Object state comparisons
>>>

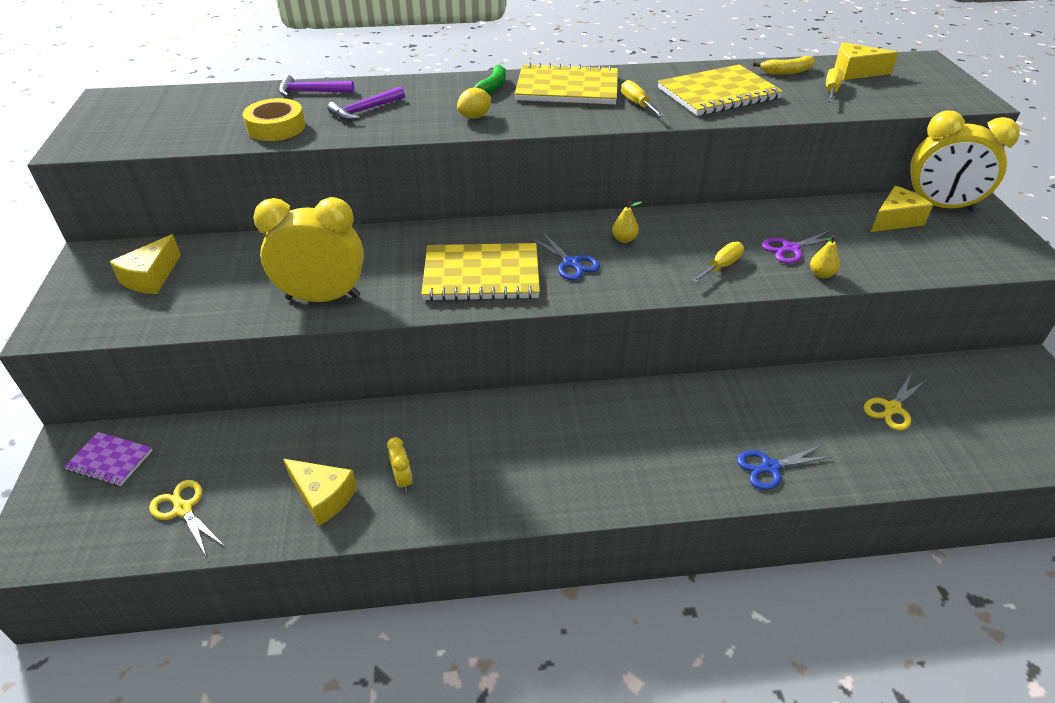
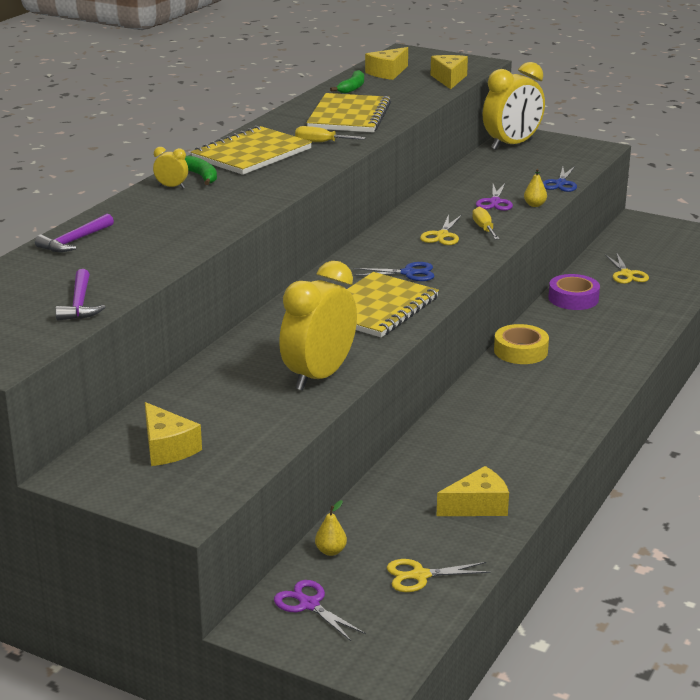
camera: 55 degrees left, 15 degrees down
(110, 460) = (309, 605): purple notebook -> purple scissors
(276, 127) = (128, 269): yellow tape -> yellow tape (520, 351)
(365, 110) = (157, 229): purple hammer -> purple hammer (80, 304)
(403, 480) = (497, 467): yellow clock -> yellow clock (171, 187)
(474, 117) = (246, 195): yellow lemon -> none
(624, 239) = (405, 246): yellow pear -> yellow pear (331, 551)
(673, 249) = (442, 235): none -> yellow scissors
(770, 467) = (633, 332): blue scissors -> blue scissors (560, 183)
(786, 392) = (573, 298): none -> purple tape
(787, 72) = (352, 88): yellow banana -> green banana
(831, 90) = (402, 88): yellow screwdriver -> none
(895, 220) = (508, 162): yellow cheese -> yellow cheese (449, 79)

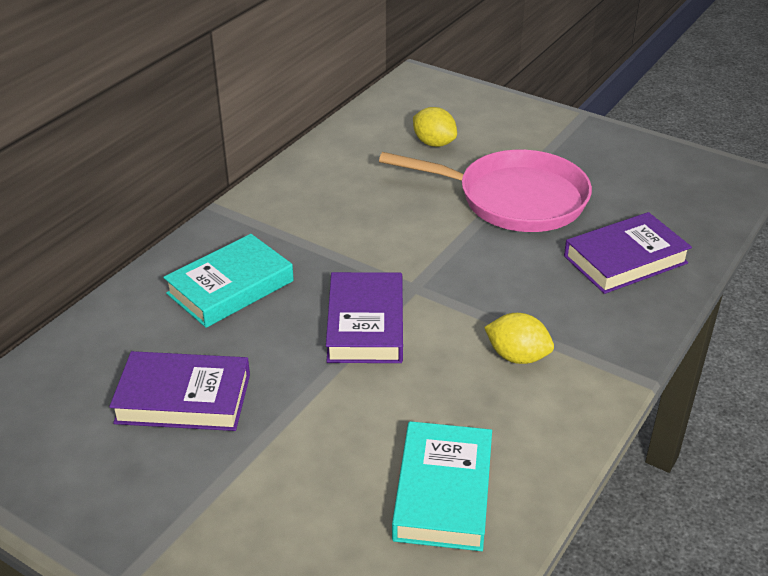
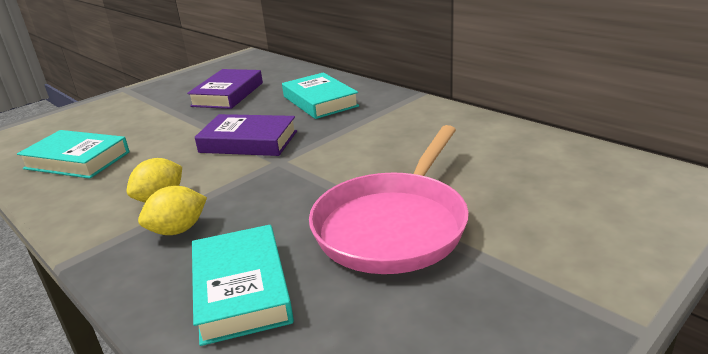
camera: 105 degrees right, 10 degrees down
(434, 143) = (523, 185): yellow lemon -> yellow lemon (178, 230)
(625, 259) = (241, 289): purple book -> turquoise book

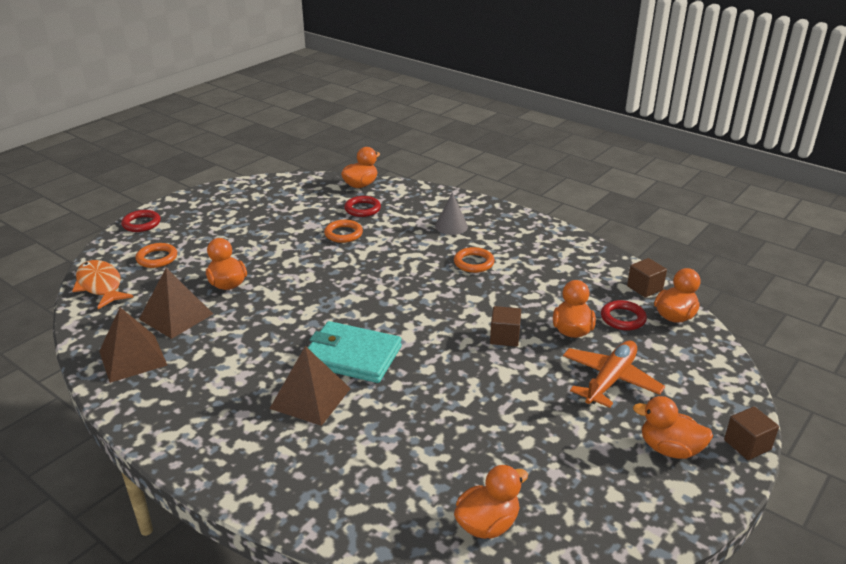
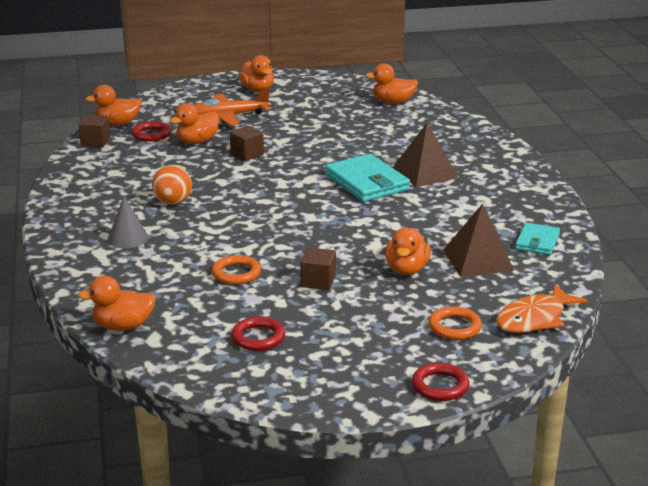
camera: 140 degrees left, 5 degrees down
(100, 286) = (534, 319): orange fish -> orange fish turned 45 degrees clockwise
(133, 358) = (537, 242): brown pyramid -> turquoise wallet
(362, 209) = (174, 293): red ring -> red ring (258, 338)
(473, 263) = (173, 202): orange ring -> orange ball
(747, 445) = (217, 79): brown cube -> brown cube (318, 281)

<<<

● **What the exercise asks**:
The answer is the line containing "(362, 209) = (174, 293): red" together with every line after it in the records, repeated exactly and with nothing else.

● **Solution to the problem**:
(362, 209) = (174, 293): red ring -> red ring (258, 338)
(473, 263) = (173, 202): orange ring -> orange ball
(747, 445) = (217, 79): brown cube -> brown cube (318, 281)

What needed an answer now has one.